■ **Raw data**

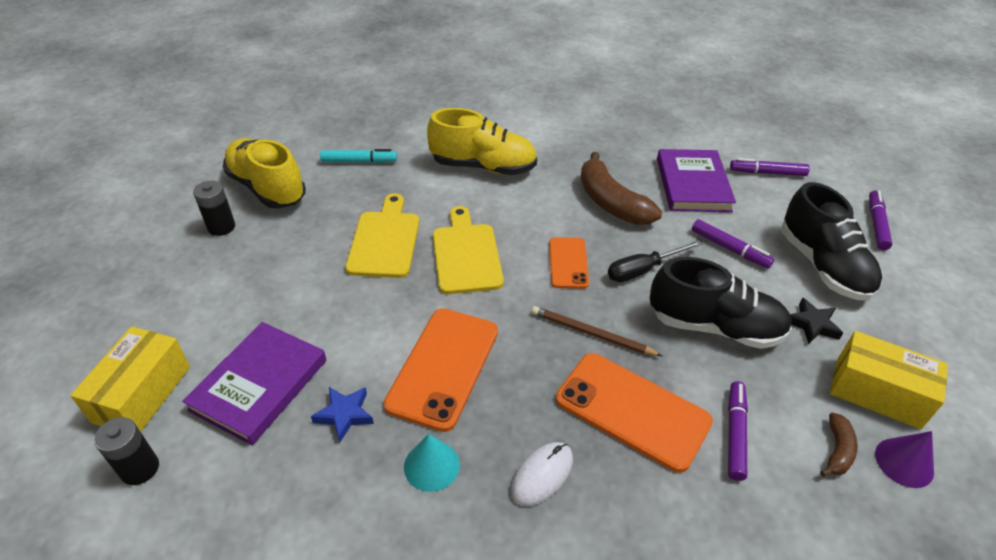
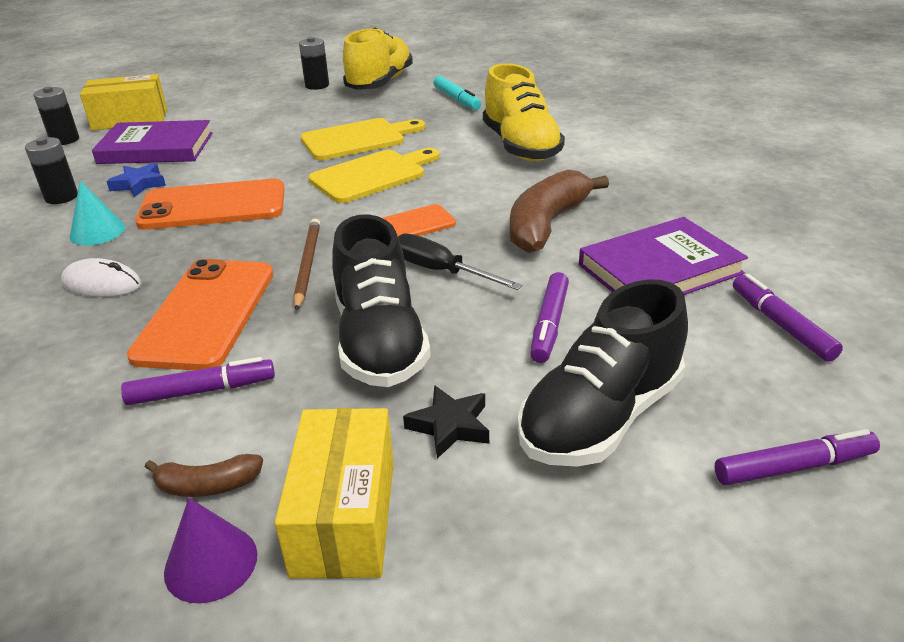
camera: 65 degrees right, 10 degrees down
none -> black battery [25,137,78,204]

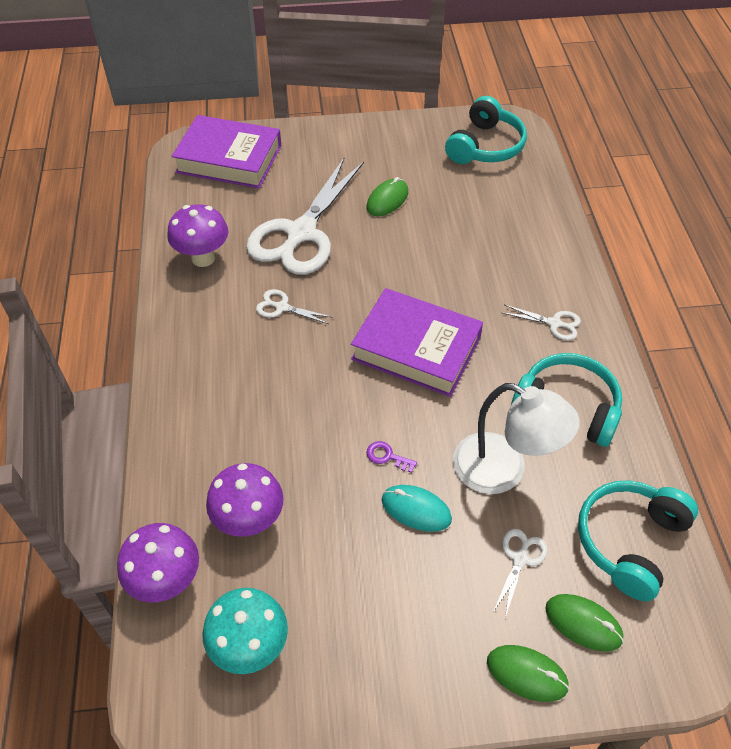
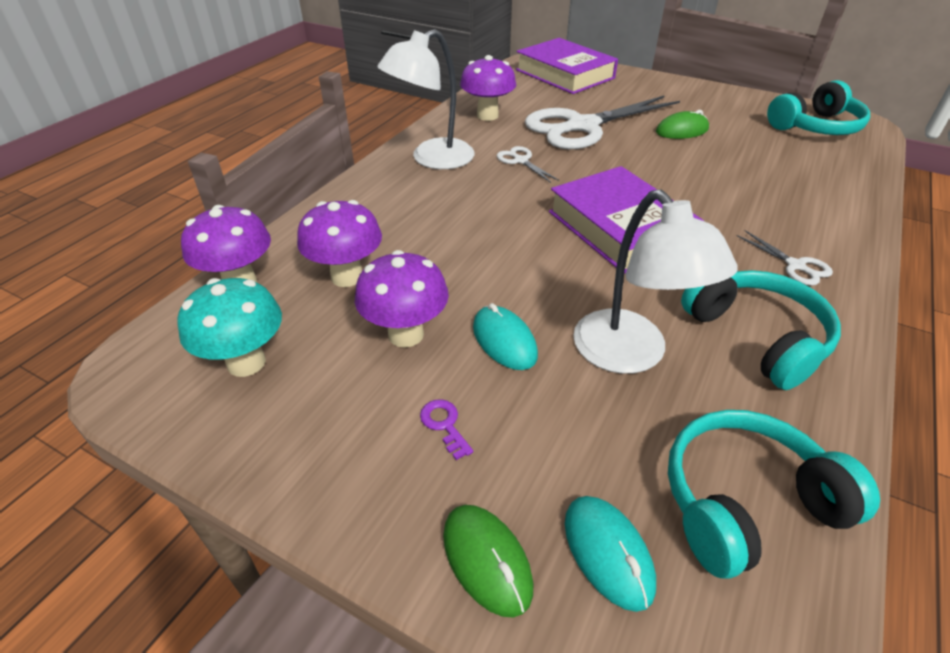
camera: 35 degrees right, 10 degrees down
purple key [366,441,417,473] -> purple key moved to [420,399,473,460]
white scissors [493,529,548,618] -> none
green mouse [545,594,624,652] -> turquoise mouse [565,496,656,612]
none -> purple mushroom [355,250,449,348]
none -> white lamp [377,29,474,169]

■ **Task objective**
Please output every entry above exactly, without the pictures.

■ **Written solution**
camera: 65 degrees right, 10 degrees down
none -> black battery [25,137,78,204]

camera: 35 degrees right, 10 degrees down
purple key [366,441,417,473] -> purple key moved to [420,399,473,460]
white scissors [493,529,548,618] -> none
green mouse [545,594,624,652] -> turquoise mouse [565,496,656,612]
none -> purple mushroom [355,250,449,348]
none -> white lamp [377,29,474,169]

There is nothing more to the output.